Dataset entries

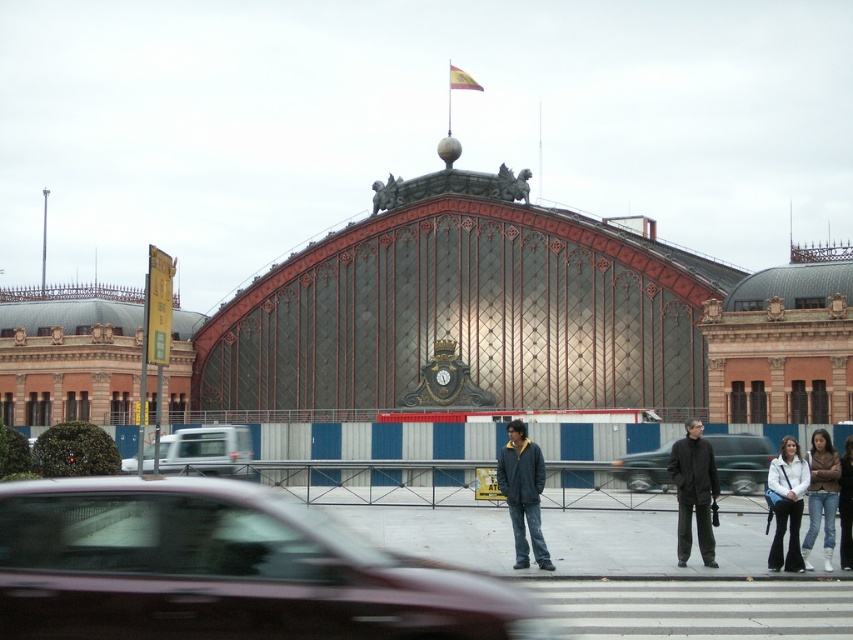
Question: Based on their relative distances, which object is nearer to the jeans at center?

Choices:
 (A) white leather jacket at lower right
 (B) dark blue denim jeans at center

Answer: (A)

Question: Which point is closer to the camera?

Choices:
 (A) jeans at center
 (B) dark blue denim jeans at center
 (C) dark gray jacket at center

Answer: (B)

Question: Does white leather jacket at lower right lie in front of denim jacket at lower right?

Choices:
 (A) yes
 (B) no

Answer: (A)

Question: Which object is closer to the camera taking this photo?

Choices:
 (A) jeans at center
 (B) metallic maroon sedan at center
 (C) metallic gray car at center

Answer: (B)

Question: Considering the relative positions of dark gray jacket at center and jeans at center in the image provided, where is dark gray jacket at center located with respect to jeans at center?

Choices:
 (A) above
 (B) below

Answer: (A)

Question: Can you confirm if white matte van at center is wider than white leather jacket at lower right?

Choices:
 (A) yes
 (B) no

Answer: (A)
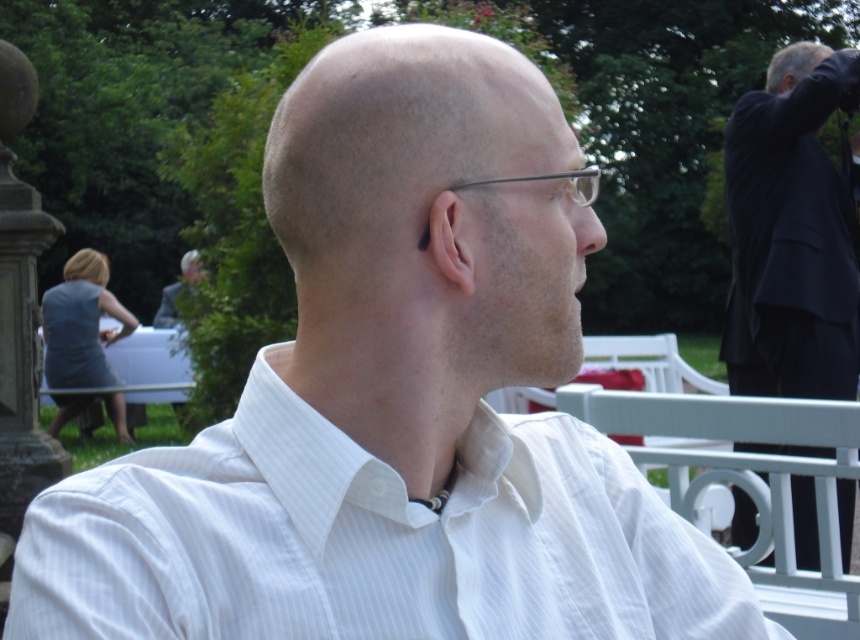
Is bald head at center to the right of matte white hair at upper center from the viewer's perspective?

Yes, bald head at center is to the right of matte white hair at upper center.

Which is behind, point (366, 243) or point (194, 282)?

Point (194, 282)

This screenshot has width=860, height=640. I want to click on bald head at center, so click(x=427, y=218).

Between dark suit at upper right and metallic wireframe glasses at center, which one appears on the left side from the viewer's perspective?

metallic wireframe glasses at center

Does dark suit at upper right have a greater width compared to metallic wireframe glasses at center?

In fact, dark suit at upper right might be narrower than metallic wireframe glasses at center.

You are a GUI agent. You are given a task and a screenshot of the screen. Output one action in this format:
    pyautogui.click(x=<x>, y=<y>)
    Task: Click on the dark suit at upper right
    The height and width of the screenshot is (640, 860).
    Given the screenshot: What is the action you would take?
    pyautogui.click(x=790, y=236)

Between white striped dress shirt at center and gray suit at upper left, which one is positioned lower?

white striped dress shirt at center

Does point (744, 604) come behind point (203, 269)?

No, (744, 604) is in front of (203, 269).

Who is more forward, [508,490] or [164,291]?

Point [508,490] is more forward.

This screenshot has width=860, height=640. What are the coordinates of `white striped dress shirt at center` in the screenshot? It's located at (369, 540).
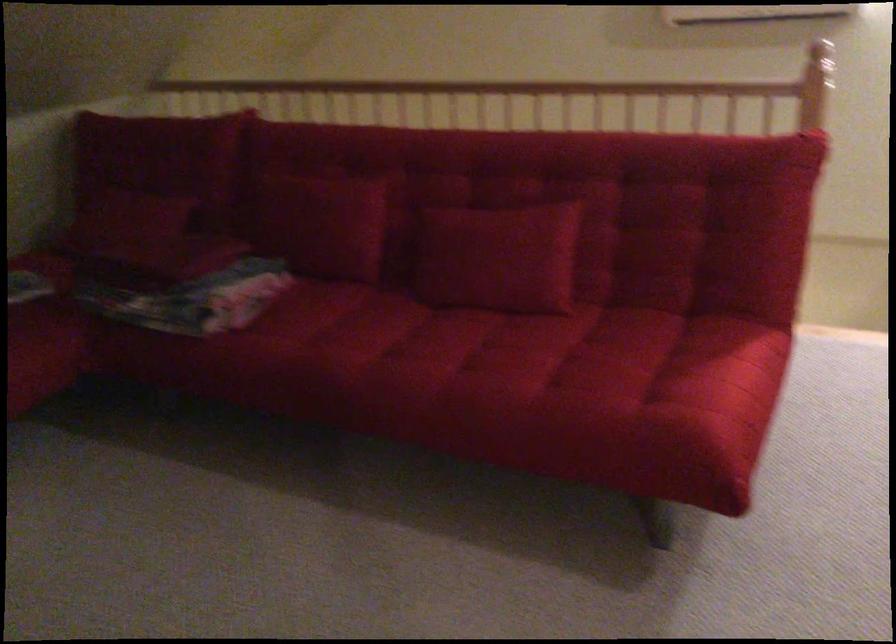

TASK DIRECTIONS:
Can you copy the data above word for word, from its start through the line containing "Does dark suit", and leave out the pictures?

WRITTEN RESPONSE:
Question: Based on their relative distances, which object is nearer to the jeans at center?

Choices:
 (A) white leather jacket at lower right
 (B) dark blue denim jeans at center

Answer: (A)

Question: Which point is closer to the camera?

Choices:
 (A) jeans at center
 (B) dark blue denim jeans at center
 (C) dark gray jacket at center

Answer: (B)

Question: Does white leather jacket at lower right lie in front of denim jacket at lower right?

Choices:
 (A) yes
 (B) no

Answer: (A)

Question: Which object is closer to the camera taking this photo?

Choices:
 (A) jeans at center
 (B) metallic maroon sedan at center
 (C) metallic gray car at center

Answer: (B)

Question: Considering the relative positions of dark gray jacket at center and jeans at center in the image provided, where is dark gray jacket at center located with respect to jeans at center?

Choices:
 (A) above
 (B) below

Answer: (A)

Question: Can you confirm if white matte van at center is wider than white leather jacket at lower right?

Choices:
 (A) yes
 (B) no

Answer: (A)
Is bald head at center to the right of matte white hair at upper center from the viewer's perspective?

Yes, bald head at center is to the right of matte white hair at upper center.

Which is behind, point (366, 243) or point (194, 282)?

Point (194, 282)

This screenshot has width=860, height=640. I want to click on bald head at center, so click(x=427, y=218).

Between dark suit at upper right and metallic wireframe glasses at center, which one appears on the left side from the viewer's perspective?

metallic wireframe glasses at center

Does dark suit at upper right have a greater width compared to metallic wireframe glasses at center?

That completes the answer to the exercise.